**Data listing**.
=== Section Start ===

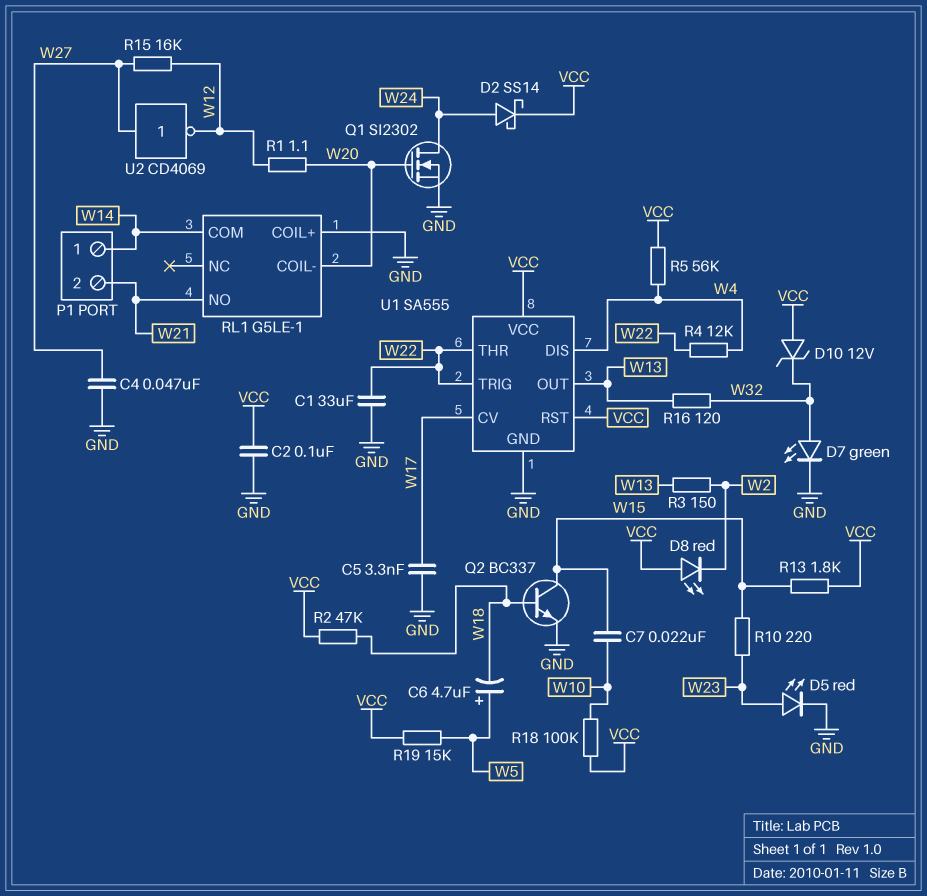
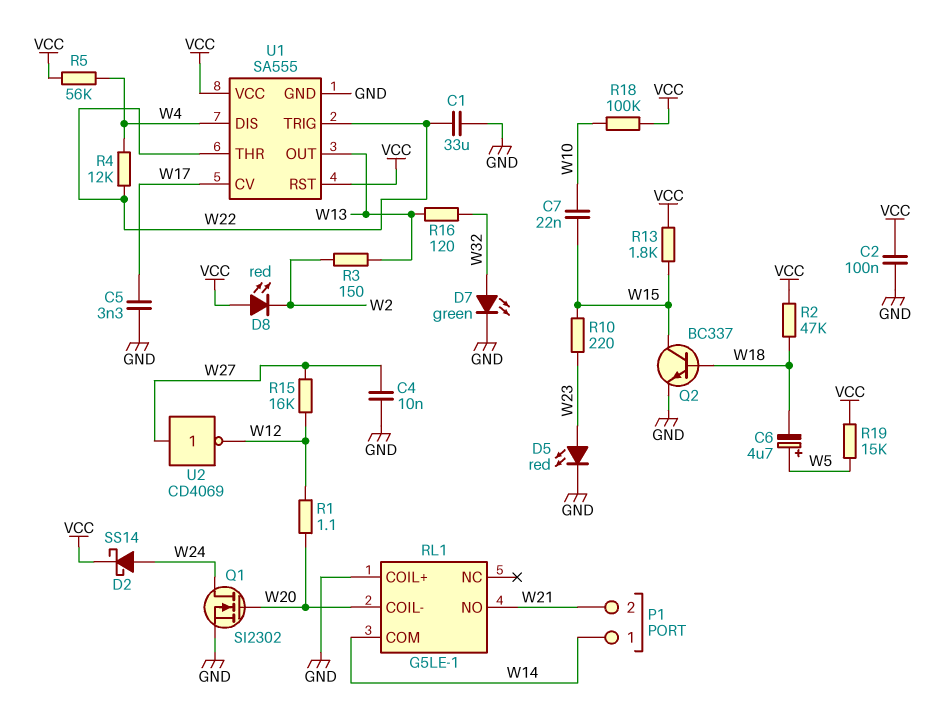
C4: 47nF (GND, W27) -> 10nF (GND, W27)
D10: zener 12V (A VCC, K W32) -> none

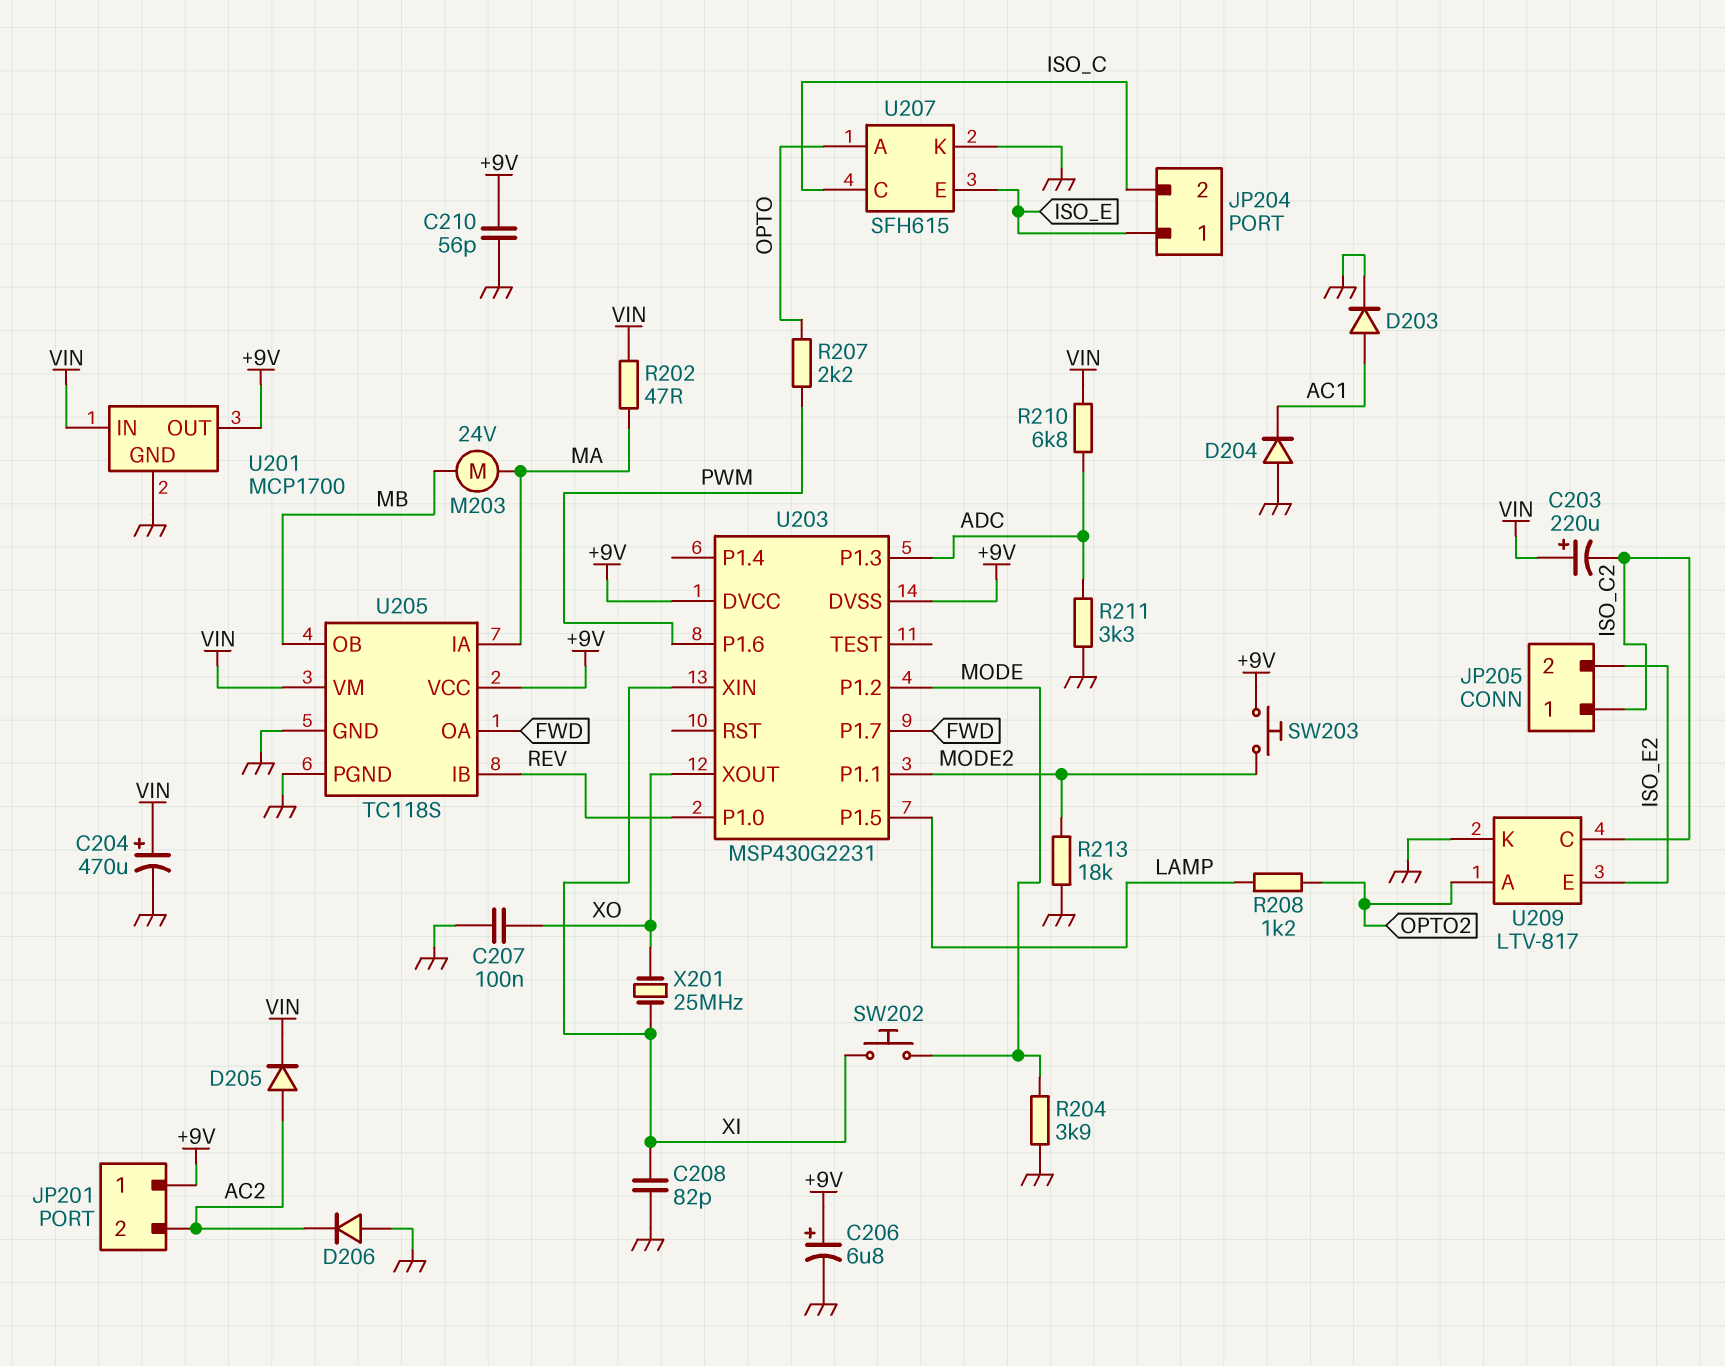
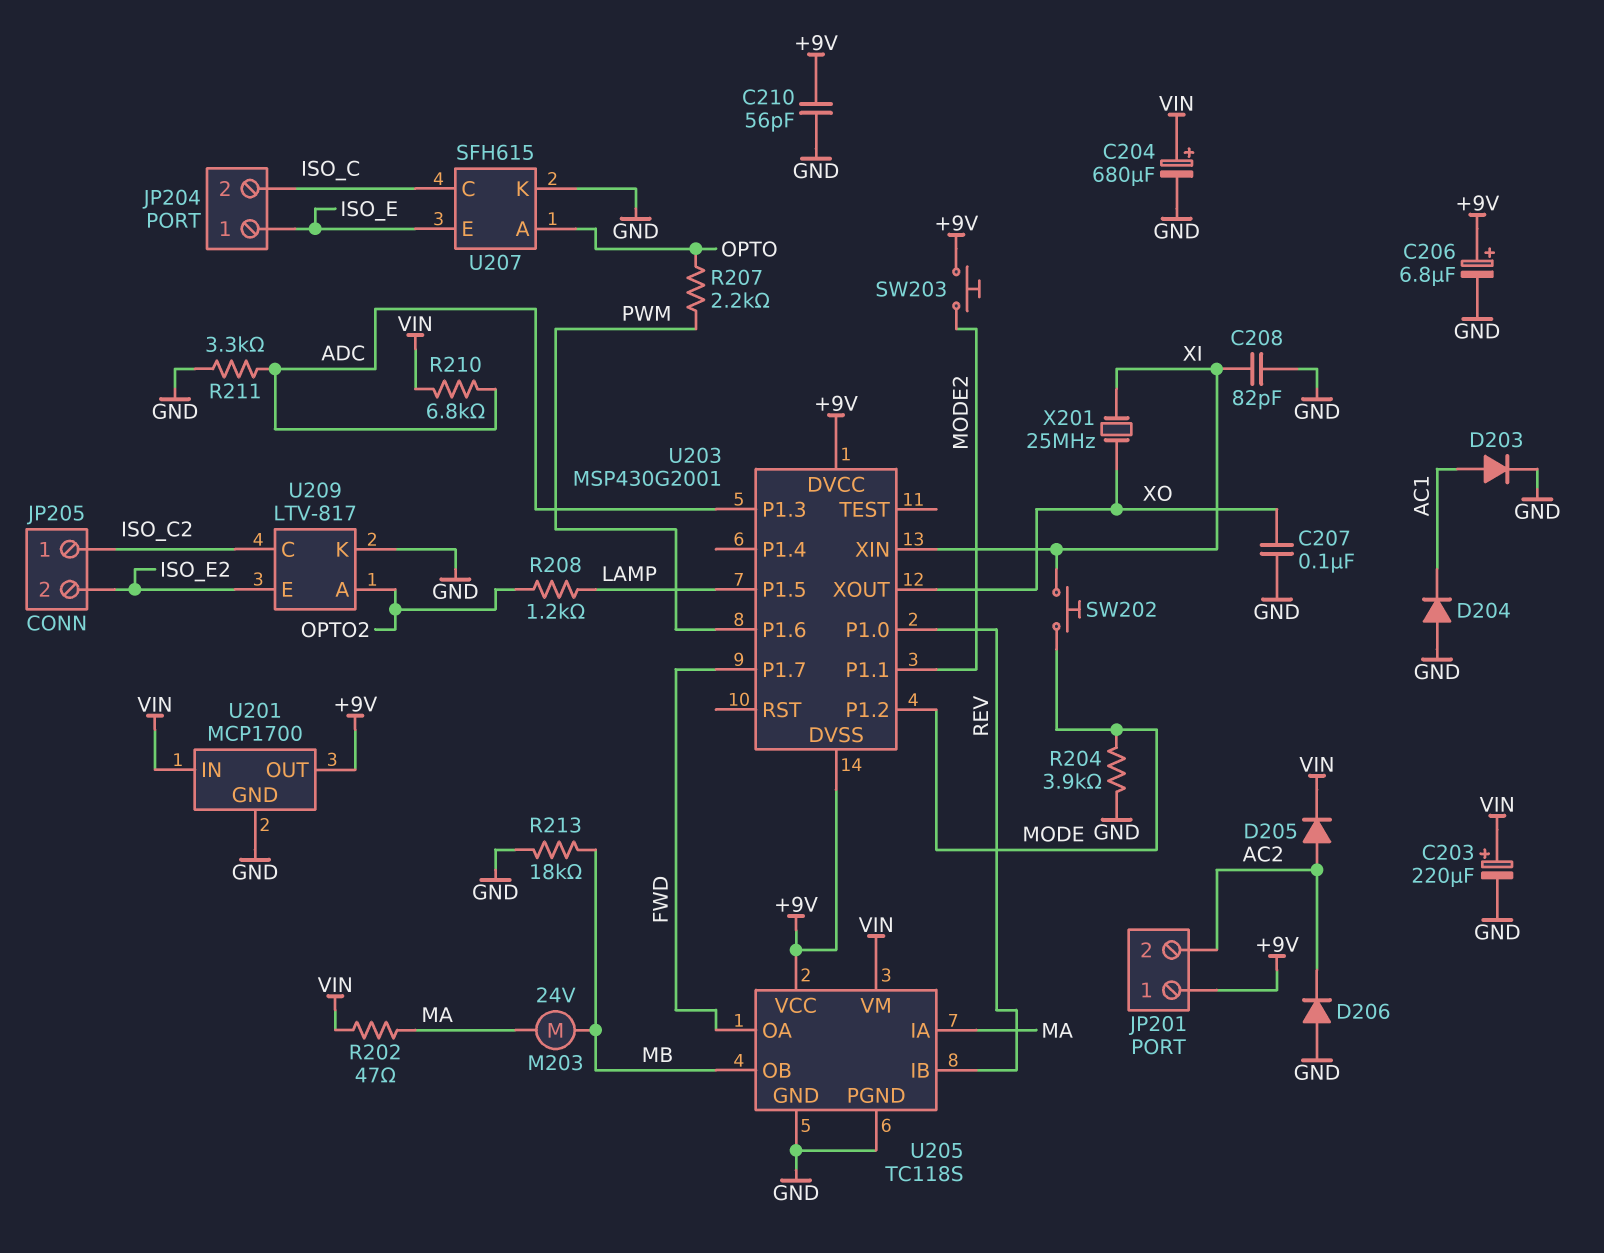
C203: 220uF (plus VIN, minus ISO_C2) -> 220uF (plus VIN, minus GND)
C204: 470uF (plus VIN, minus GND) -> 680uF (plus VIN, minus GND)
R213: 18k (GND, MODE2) -> 18k (GND, MB)
U203: MSP430G2231 -> MSP430G2001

=== Section End ===

Find the word "plus" in the entries, and copy every line it shows up in.

C203: 220uF (plus VIN, minus ISO_C2) -> 220uF (plus VIN, minus GND)
C204: 470uF (plus VIN, minus GND) -> 680uF (plus VIN, minus GND)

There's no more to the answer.